[What this task involves]: Starting at the line below with "D1: LED (A CHG, K" and stopping at the line with "R6: none -> 6.8k (U6/DIS, U6/THR)", please print each line exactly, those two included, and skip every picture.

[Information given]:
○ ○ ○ ○ ○
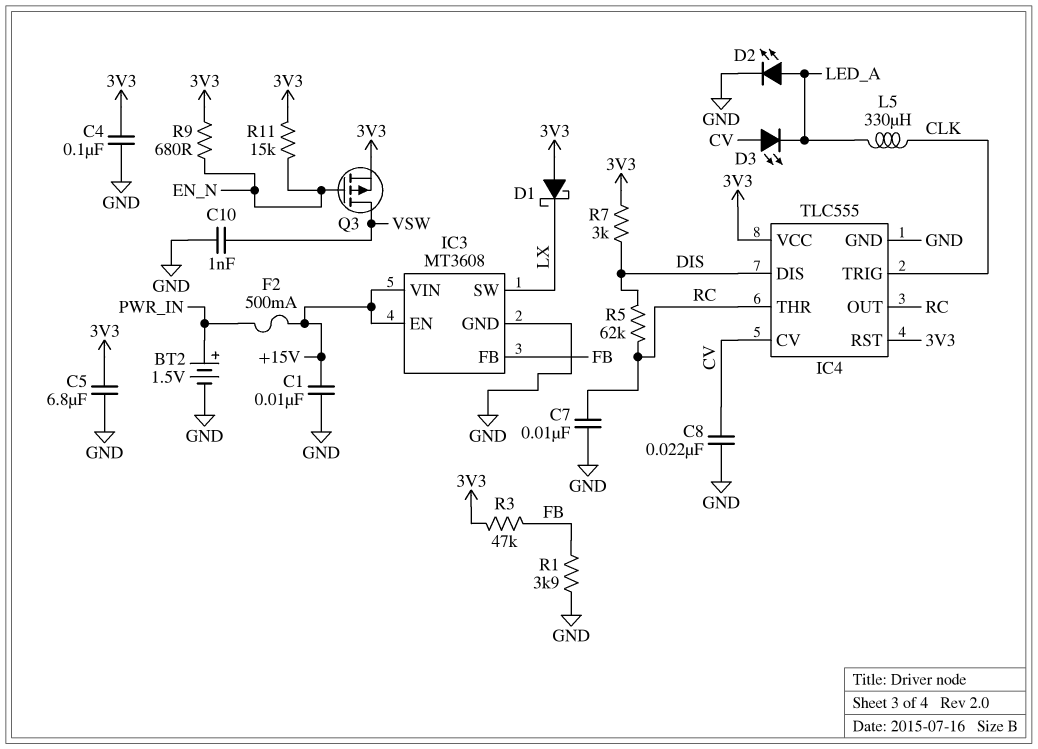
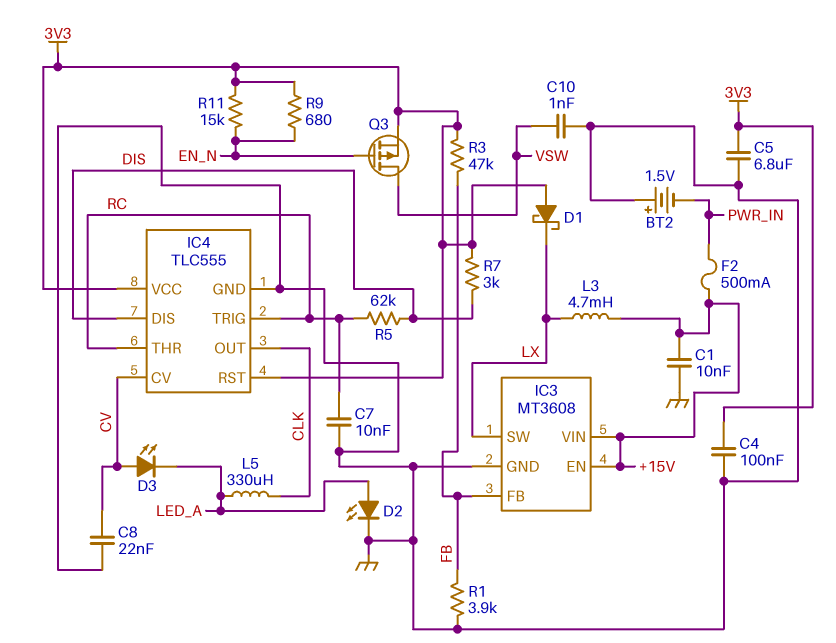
BT2: 1.5V (plus PWR_IN, minus GND) -> 1.5V (plus GND, minus PWR_IN)
IC4 pin OUT: RC -> CLK
IC4 pin TRIG: CLK -> RC
L3: none -> 4.7mH (+15V, LX)

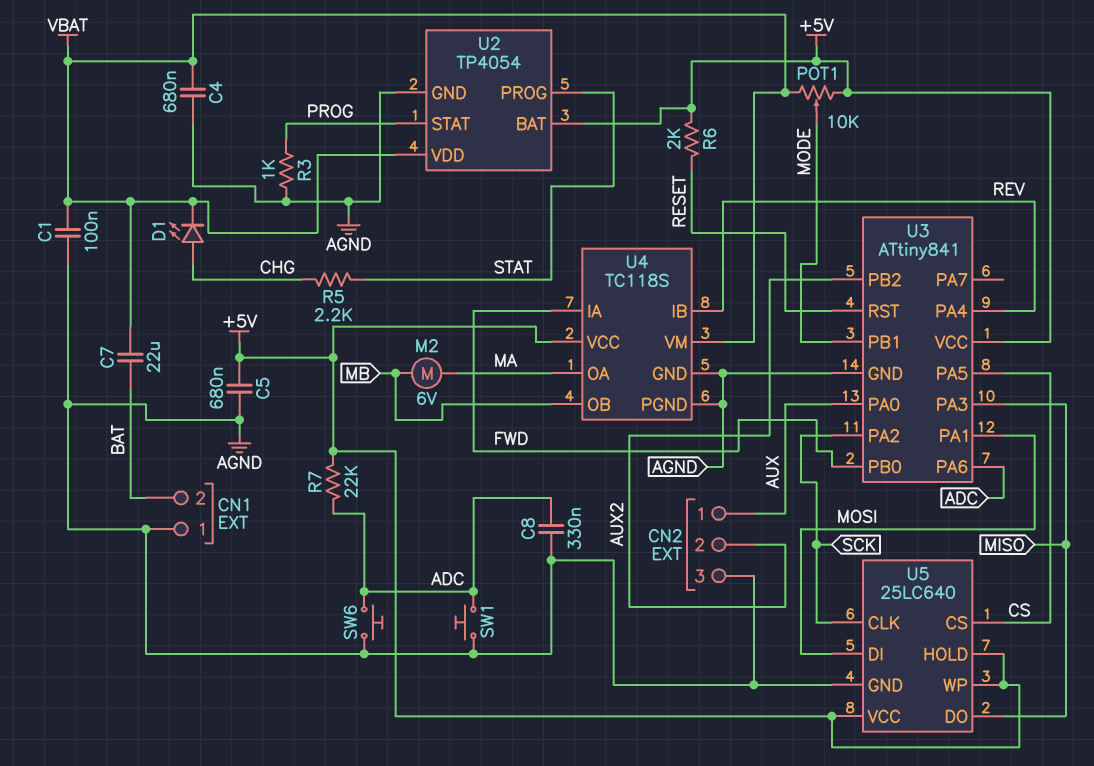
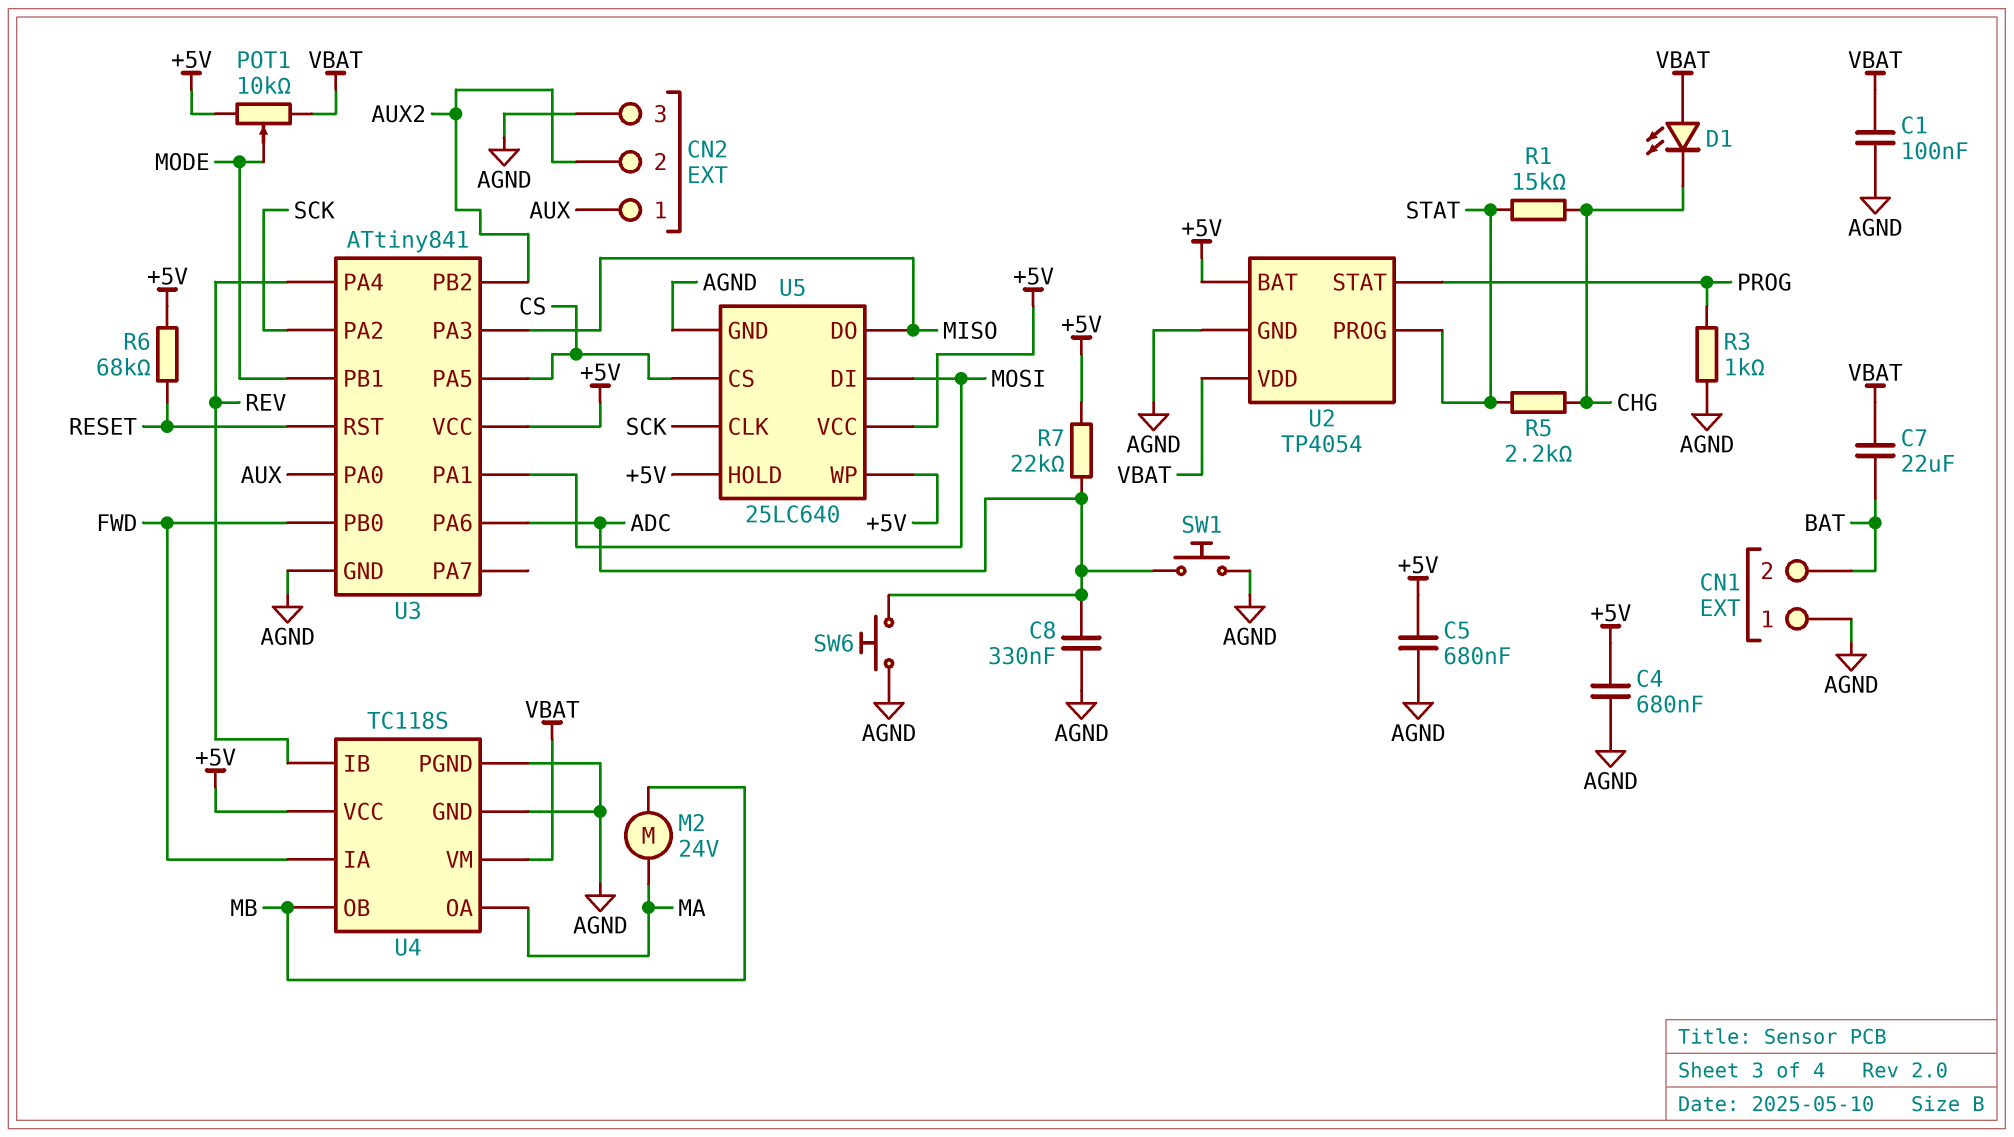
C4: 680nF (AGND, VBAT) -> 680nF (+5V, AGND)
D1: LED (A CHG, K VBAT) -> LED (A VBAT, K CHG)
M2: motor 6V (MA, MB) -> motor 24V (MA, MB)
R1: none -> 15k (CHG, STAT)
R6: 2k (+5V, RESET) -> 68k (+5V, RESET)

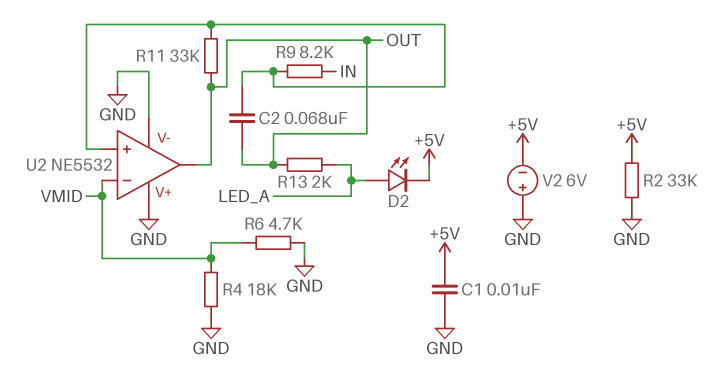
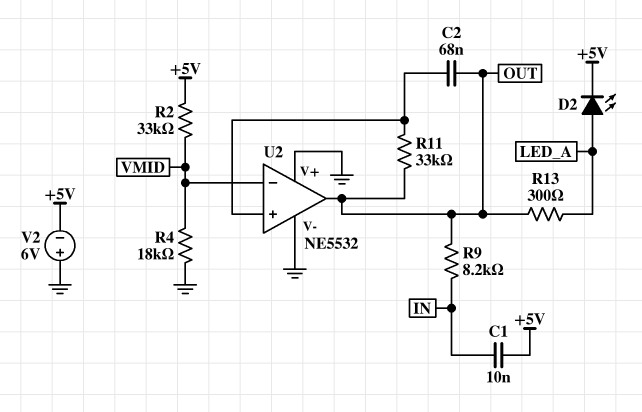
C1: 10nF (+5V, GND) -> 10nF (+5V, IN)
R2: 33k (+5V, GND) -> 33k (+5V, VMID)
R6: 4.7k (GND, VMID) -> none
R9: 8.2k (IN, U2/in+) -> 8.2k (IN, OUT)
R13: 2k (LED_A, OUT) -> 300 (LED_A, OUT)

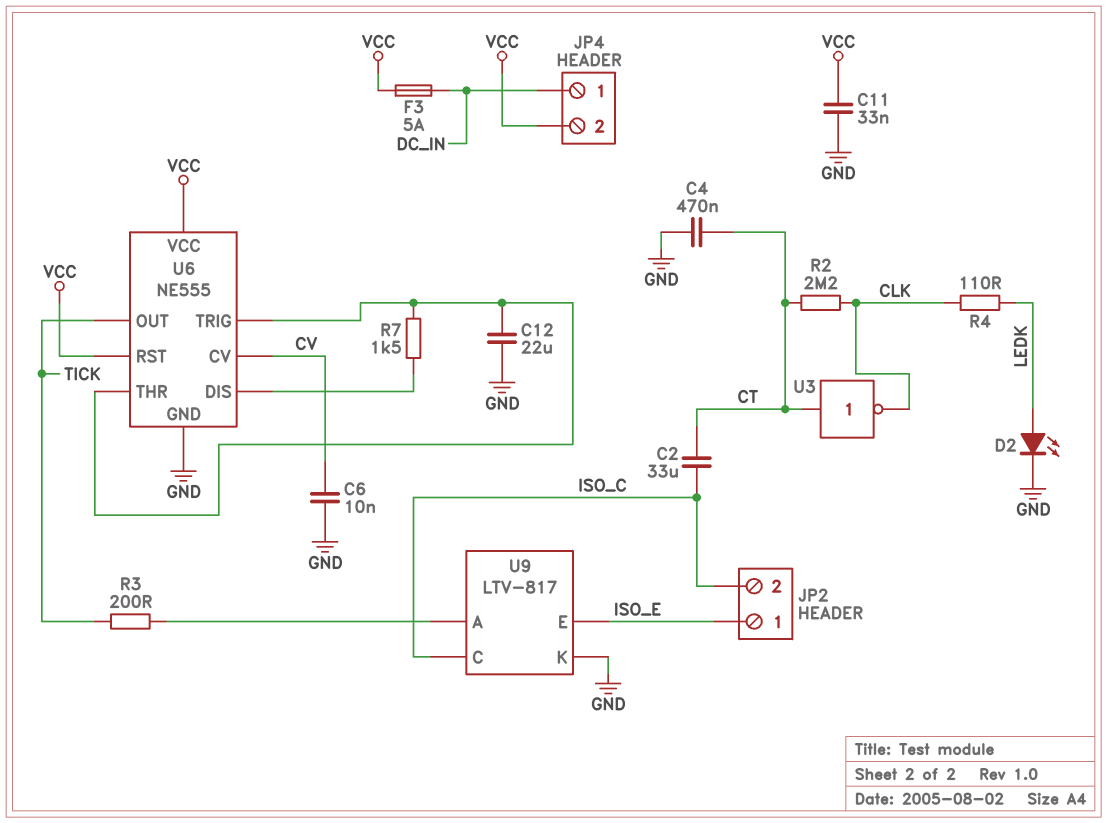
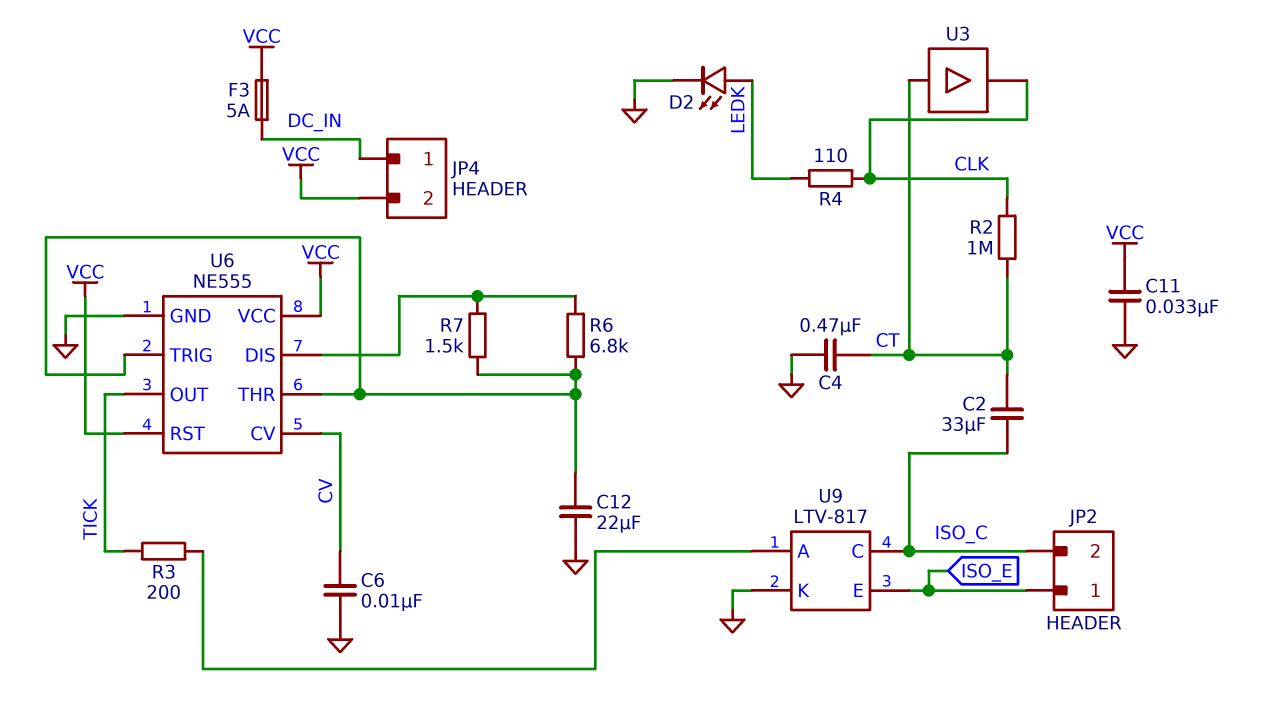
R2: 2.2M (CLK, CT) -> 1M (CLK, CT)
R6: none -> 6.8k (U6/DIS, U6/THR)
U3: NOT (in CT, out CLK) -> buffer (in CT, out CLK)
○ ○ ○ ○ ○
[Final answer]:
D1: LED (A CHG, K VBAT) -> LED (A VBAT, K CHG)
M2: motor 6V (MA, MB) -> motor 24V (MA, MB)
R1: none -> 15k (CHG, STAT)
R6: 2k (+5V, RESET) -> 68k (+5V, RESET)

C1: 10nF (+5V, GND) -> 10nF (+5V, IN)
R2: 33k (+5V, GND) -> 33k (+5V, VMID)
R6: 4.7k (GND, VMID) -> none
R9: 8.2k (IN, U2/in+) -> 8.2k (IN, OUT)
R13: 2k (LED_A, OUT) -> 300 (LED_A, OUT)

R2: 2.2M (CLK, CT) -> 1M (CLK, CT)
R6: none -> 6.8k (U6/DIS, U6/THR)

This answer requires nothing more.